Task to complete - The response has to reproduce all entries exactly while excluding their pictures.

━━━━━ Records for the task

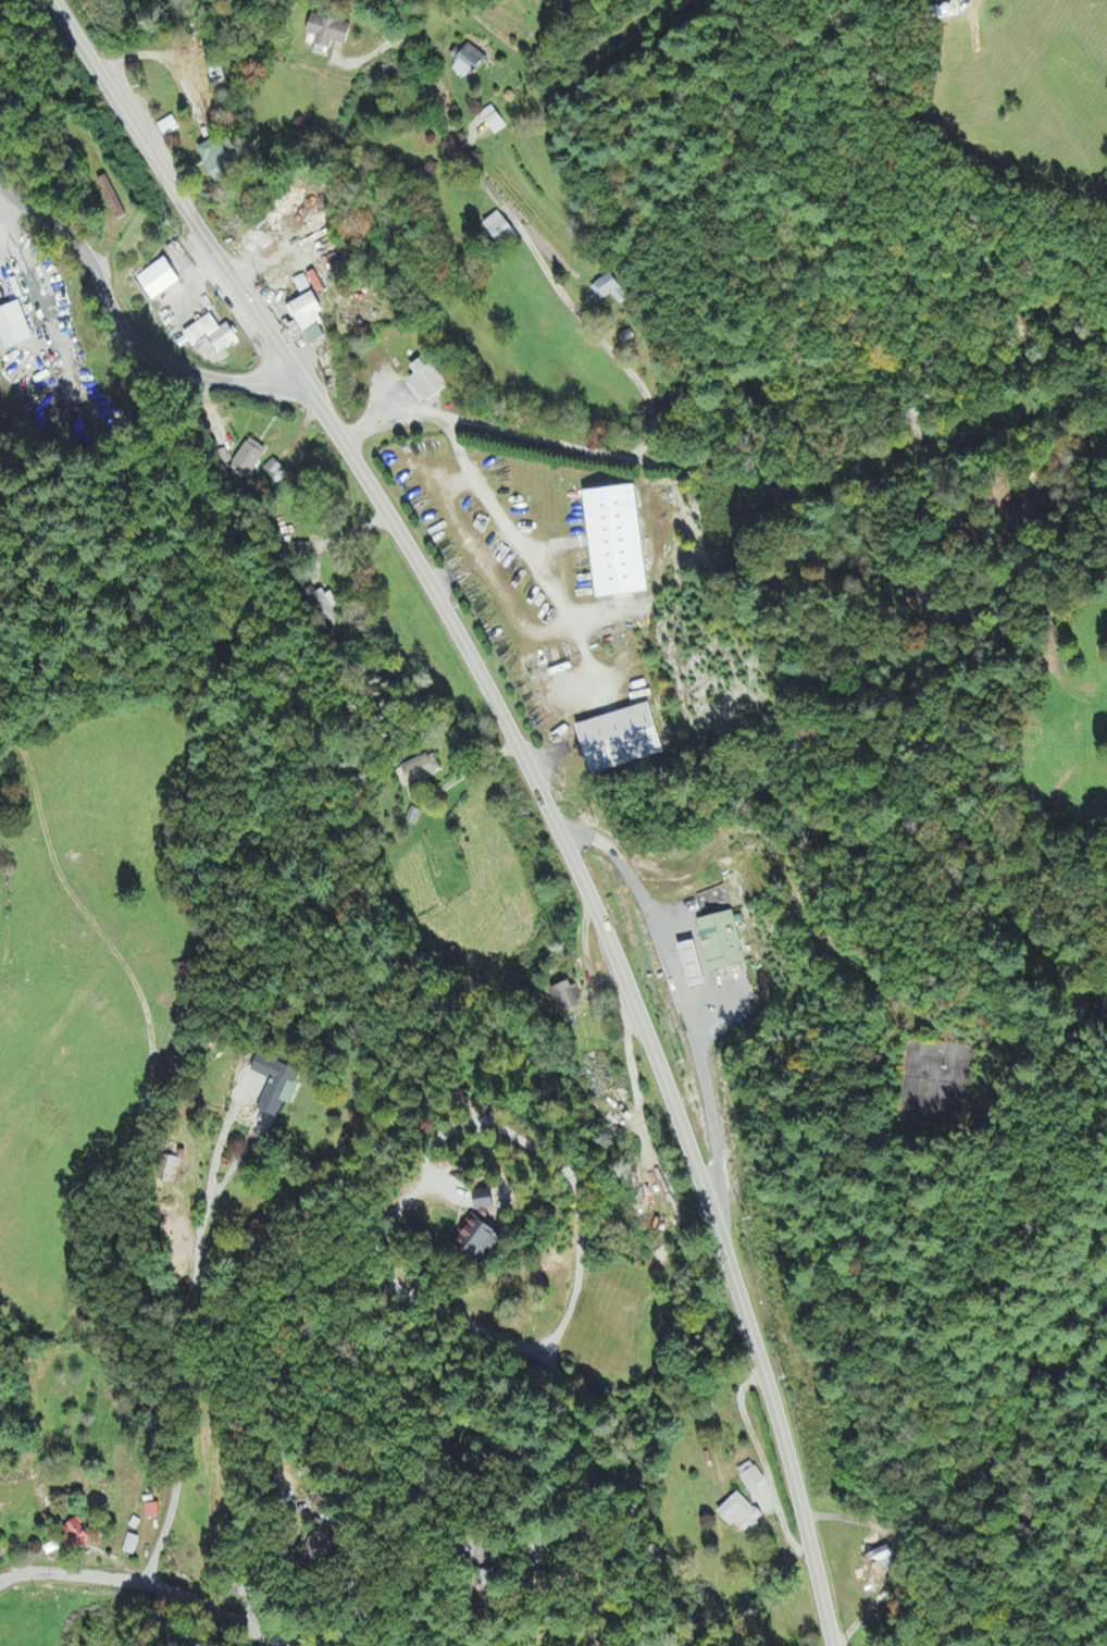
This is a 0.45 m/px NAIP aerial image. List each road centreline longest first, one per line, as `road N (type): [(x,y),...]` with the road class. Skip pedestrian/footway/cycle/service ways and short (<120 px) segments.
road 1 (primary): [(841,1645),(746,1291),(634,1001),(549,812),(488,690),(339,435),(54,0)]
road 2 (residential): [(1106,367),(1047,357),(1015,362),(797,462),(627,457),(418,411),(339,435)]
road 3 (residential): [(627,457),(650,426),(648,400),(460,147),(408,49),(347,0)]
road 4 (residential): [(543,1645),(538,1300),(567,1210),(586,1199)]
road 5 (residential): [(296,373),(203,369),(166,358),(134,335),(88,250),(21,189),(0,147)]
road 6 (residential): [(594,1396),(601,1645)]
road 7 (residential): [(0,1585),(58,1589),(207,1645)]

━━━━━━━━━━

Answer below -
This is a 0.45 m/px NAIP aerial image. List each road centreline longest first, one per line, as `road N (type): [(x,y),...]` with the road class. Skip pedestrian/footway/cycle/service ways and short (<120 px) segments.
road 1 (primary): [(841,1645),(746,1291),(634,1001),(549,812),(488,690),(339,435),(54,0)]
road 2 (residential): [(1106,367),(1047,357),(1015,362),(797,462),(627,457),(418,411),(339,435)]
road 3 (residential): [(627,457),(650,426),(648,400),(460,147),(408,49),(347,0)]
road 4 (residential): [(543,1645),(538,1300),(567,1210),(586,1199)]
road 5 (residential): [(296,373),(203,369),(166,358),(134,335),(88,250),(21,189),(0,147)]
road 6 (residential): [(594,1396),(601,1645)]
road 7 (residential): [(0,1585),(58,1589),(207,1645)]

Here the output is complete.